• Problem statement: Go through the records and give each one again exactly, omitting the images.

==== Listed entries

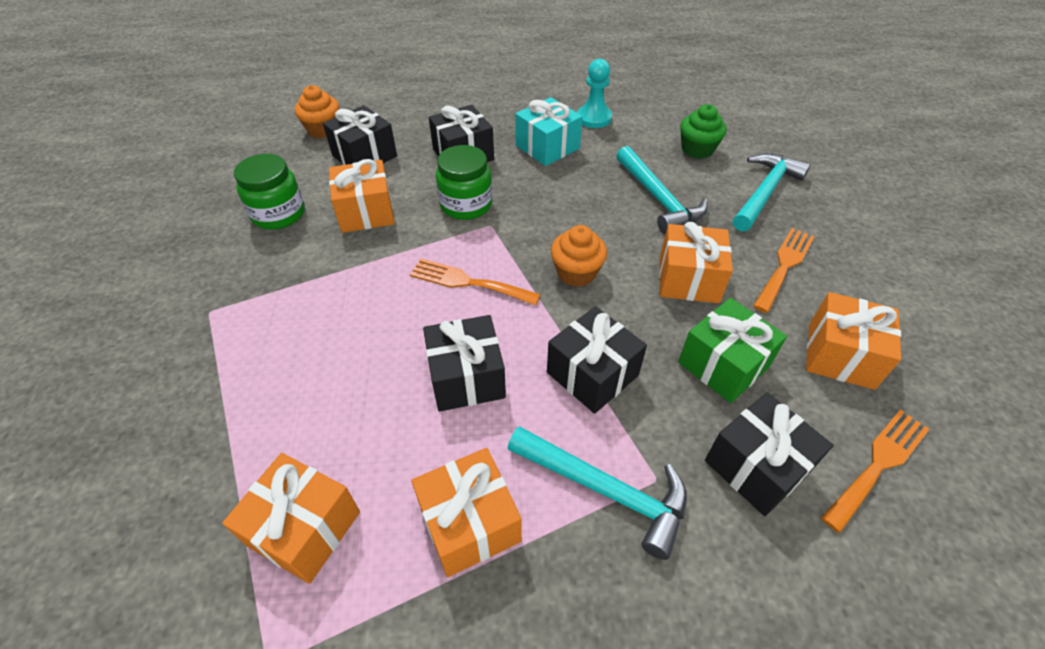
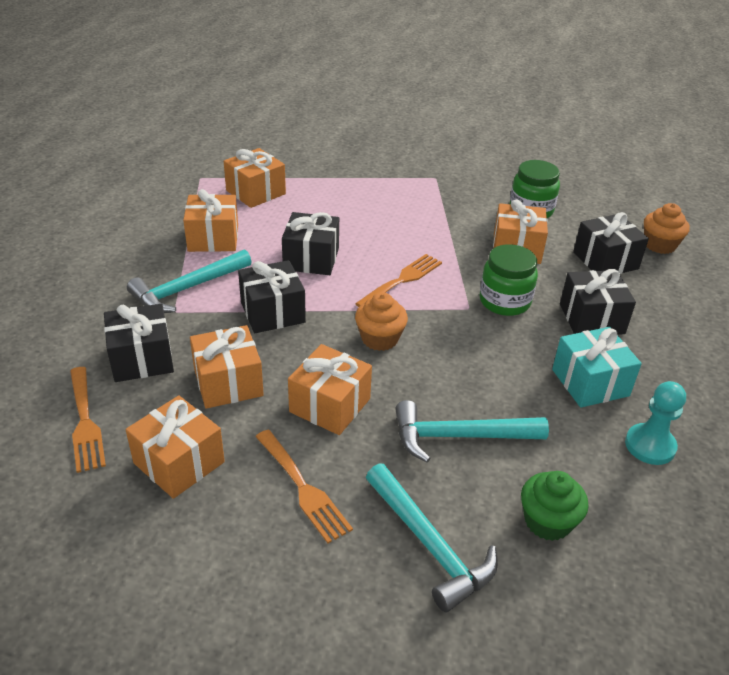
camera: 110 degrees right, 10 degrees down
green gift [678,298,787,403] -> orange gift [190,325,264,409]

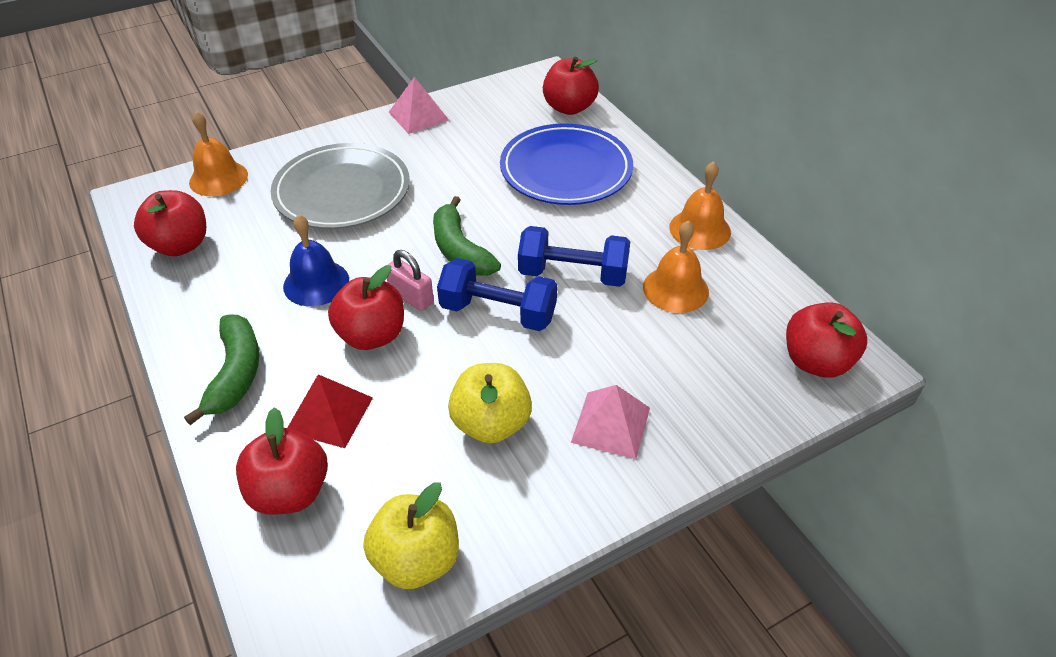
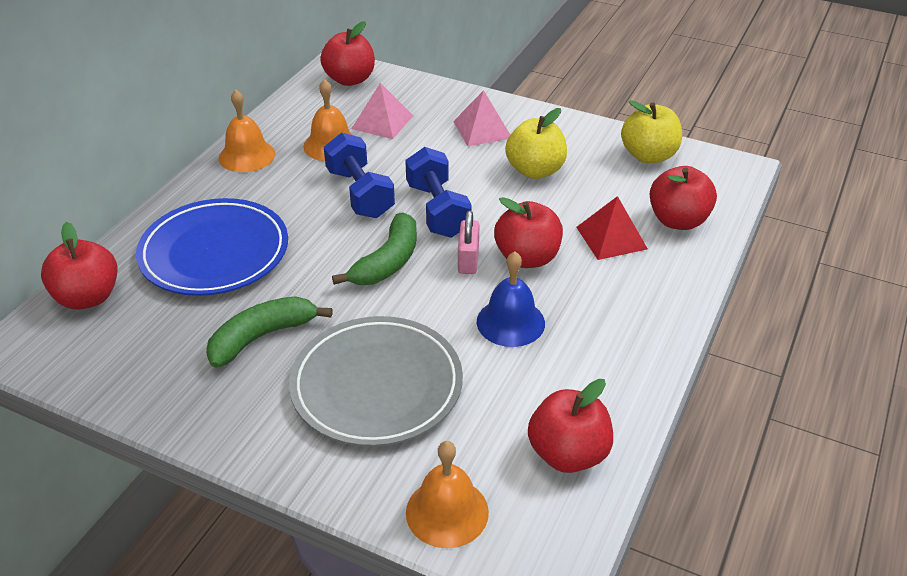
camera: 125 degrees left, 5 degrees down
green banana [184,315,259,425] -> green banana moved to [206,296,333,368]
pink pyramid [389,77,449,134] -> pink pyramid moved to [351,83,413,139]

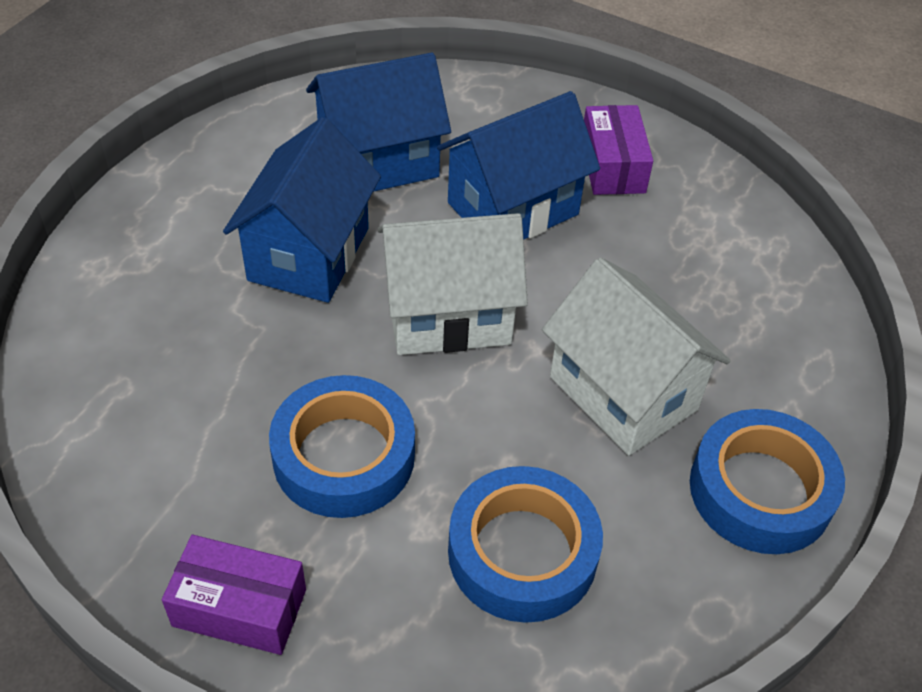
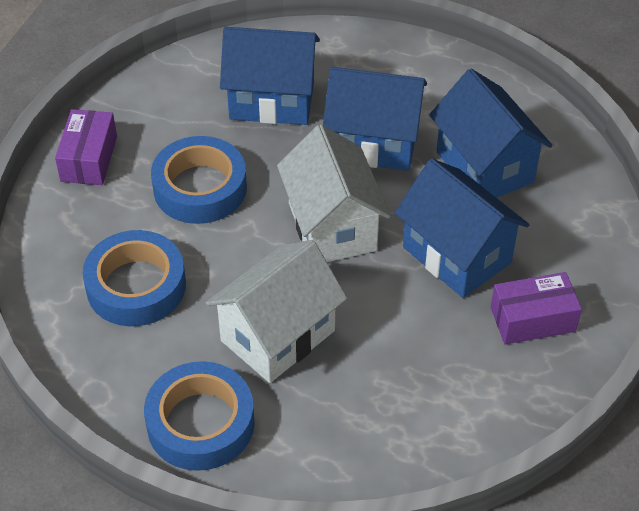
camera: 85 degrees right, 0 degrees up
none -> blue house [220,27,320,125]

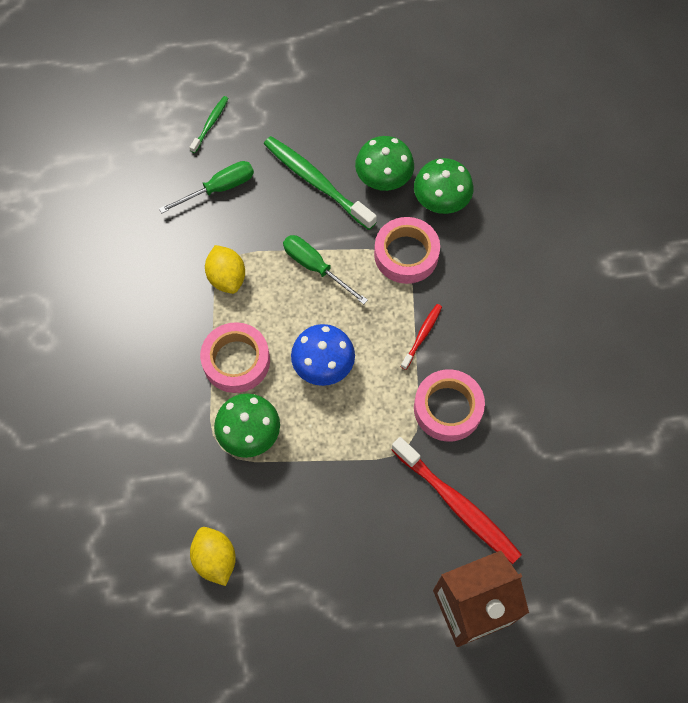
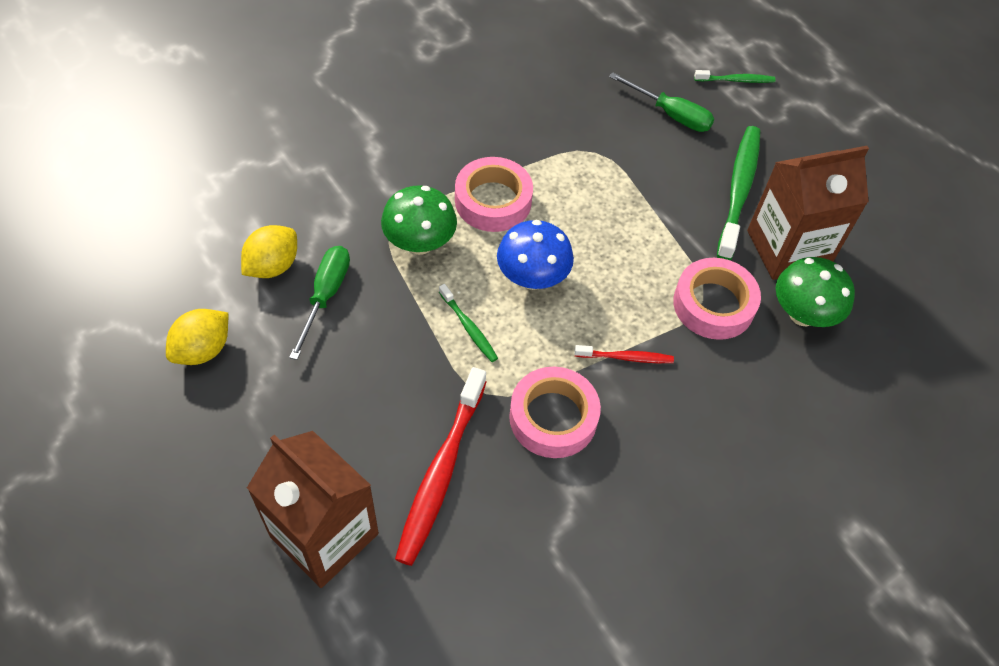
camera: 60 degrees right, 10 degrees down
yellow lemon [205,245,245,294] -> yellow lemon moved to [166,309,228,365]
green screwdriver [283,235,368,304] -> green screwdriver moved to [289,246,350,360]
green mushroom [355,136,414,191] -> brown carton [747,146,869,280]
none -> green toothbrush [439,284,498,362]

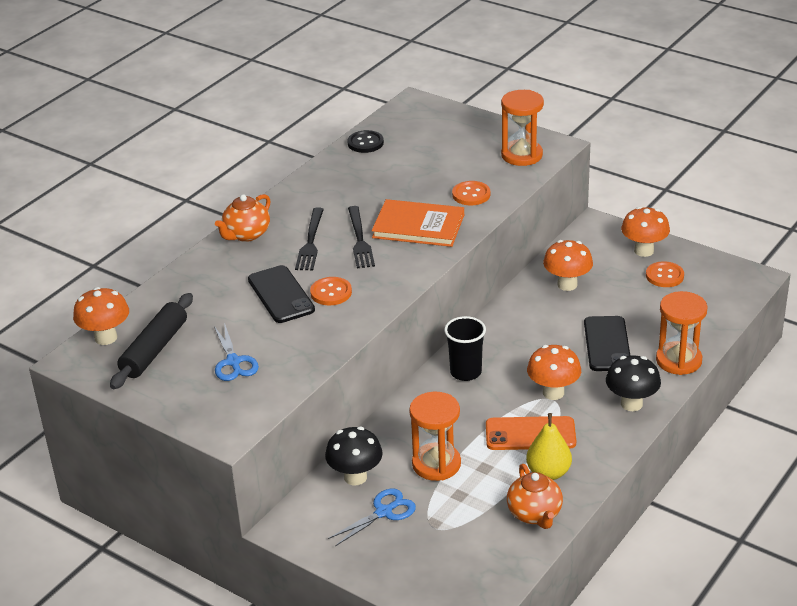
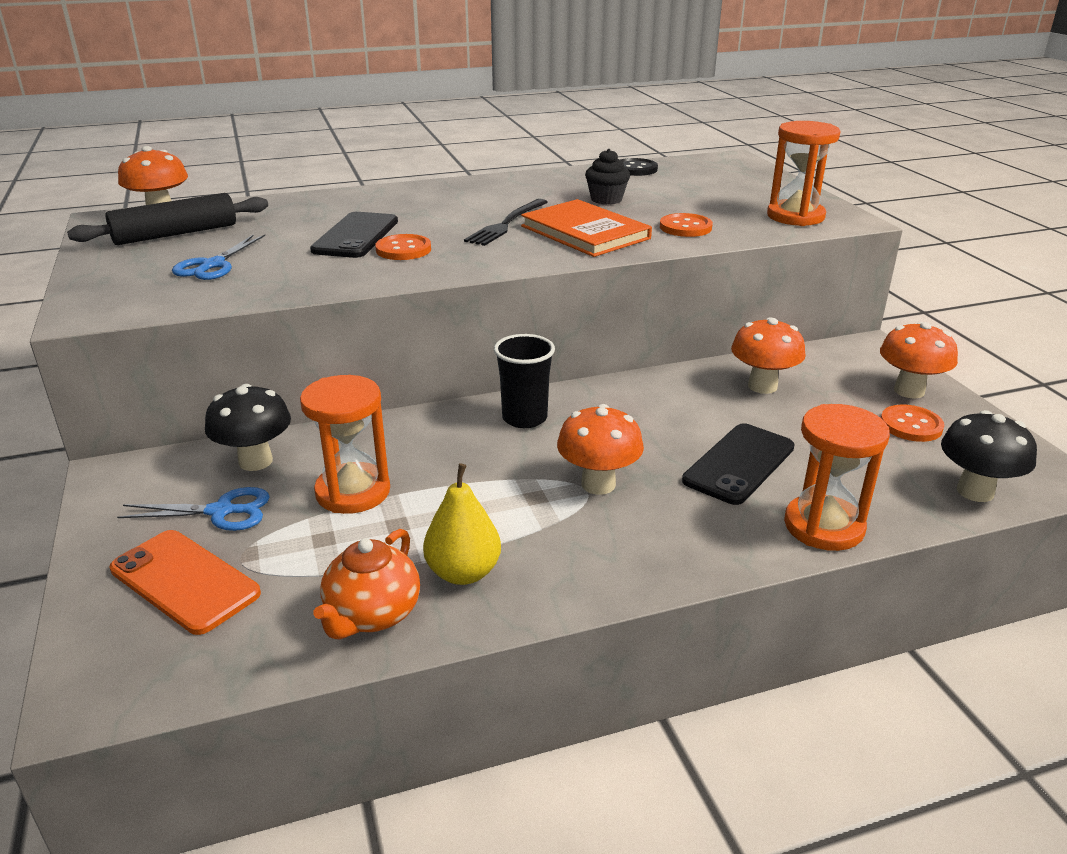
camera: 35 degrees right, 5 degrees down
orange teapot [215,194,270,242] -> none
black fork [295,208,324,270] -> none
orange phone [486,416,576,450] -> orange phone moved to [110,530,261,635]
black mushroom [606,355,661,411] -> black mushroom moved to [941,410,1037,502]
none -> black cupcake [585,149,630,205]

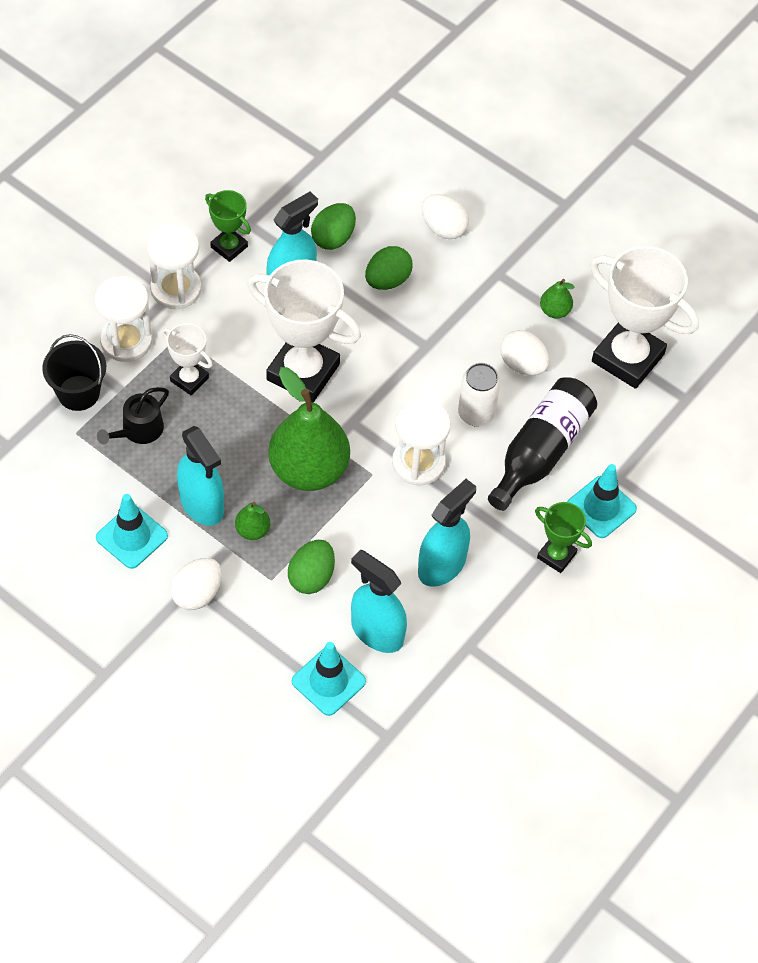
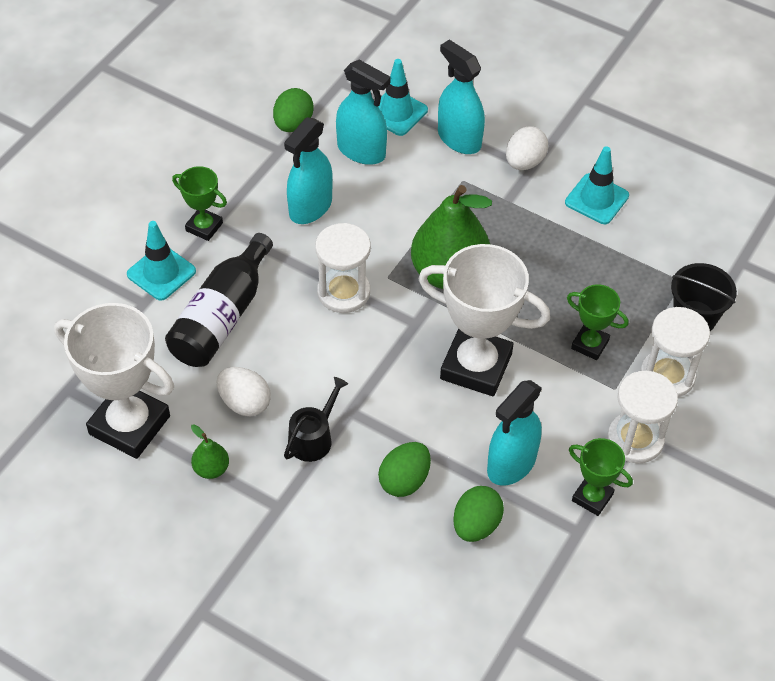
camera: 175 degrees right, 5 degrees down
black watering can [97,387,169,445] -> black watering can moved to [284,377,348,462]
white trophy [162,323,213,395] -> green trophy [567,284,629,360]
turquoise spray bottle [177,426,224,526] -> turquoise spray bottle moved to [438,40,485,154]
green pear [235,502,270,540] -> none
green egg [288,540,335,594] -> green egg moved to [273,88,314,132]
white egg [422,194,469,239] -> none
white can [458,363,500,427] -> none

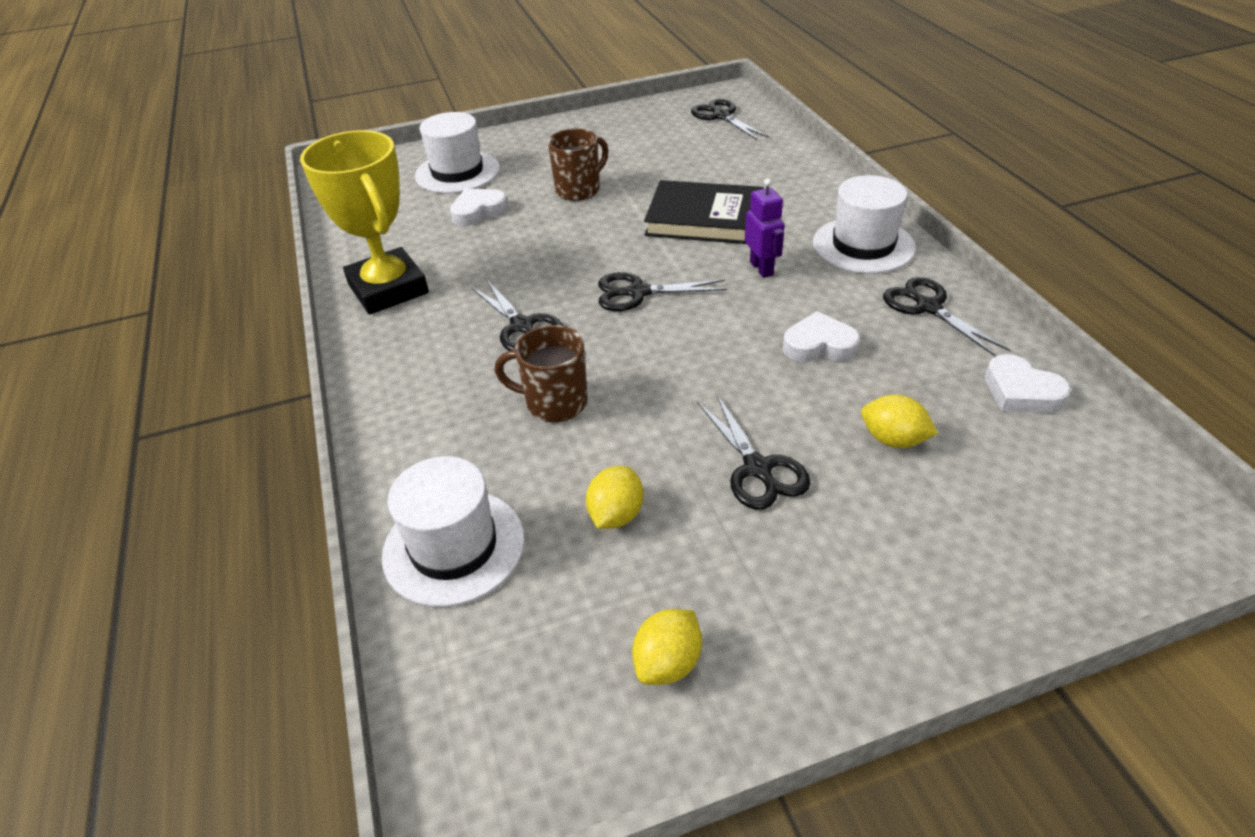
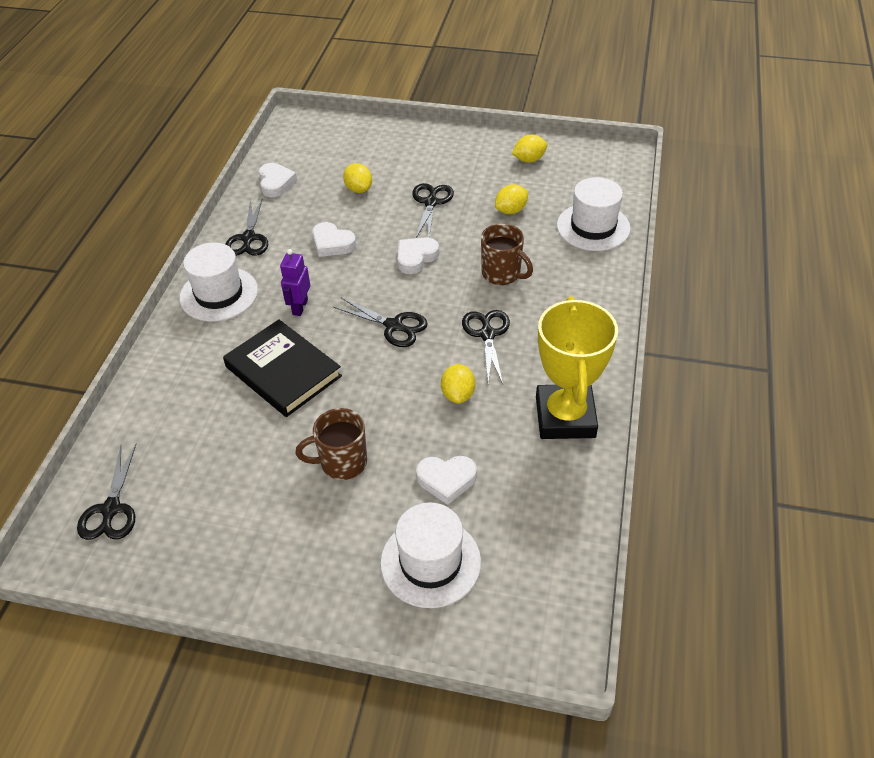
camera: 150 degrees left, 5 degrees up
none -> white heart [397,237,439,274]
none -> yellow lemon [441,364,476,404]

========

• Answer for this exercise:
camera: 110 degrees right, 10 degrees down
green gift [678,298,787,403] -> orange gift [190,325,264,409]

camera: 125 degrees left, 5 degrees down
green banana [184,315,259,425] -> green banana moved to [206,296,333,368]
pink pyramid [389,77,449,134] -> pink pyramid moved to [351,83,413,139]

camera: 85 degrees right, 0 degrees up
none -> blue house [220,27,320,125]

camera: 60 degrees right, 10 degrees down
yellow lemon [205,245,245,294] -> yellow lemon moved to [166,309,228,365]
green screwdriver [283,235,368,304] -> green screwdriver moved to [289,246,350,360]
green mushroom [355,136,414,191] -> brown carton [747,146,869,280]
none -> green toothbrush [439,284,498,362]

camera: 35 degrees right, 5 degrees down
orange teapot [215,194,270,242] -> none
black fork [295,208,324,270] -> none
orange phone [486,416,576,450] -> orange phone moved to [110,530,261,635]
black mushroom [606,355,661,411] -> black mushroom moved to [941,410,1037,502]
none -> black cupcake [585,149,630,205]

camera: 175 degrees right, 5 degrees down
black watering can [97,387,169,445] -> black watering can moved to [284,377,348,462]
white trophy [162,323,213,395] -> green trophy [567,284,629,360]
turquoise spray bottle [177,426,224,526] -> turquoise spray bottle moved to [438,40,485,154]
green pear [235,502,270,540] -> none
green egg [288,540,335,594] -> green egg moved to [273,88,314,132]
white egg [422,194,469,239] -> none
white can [458,363,500,427] -> none

camera: 150 degrees left, 5 degrees up
none -> white heart [397,237,439,274]
none -> yellow lemon [441,364,476,404]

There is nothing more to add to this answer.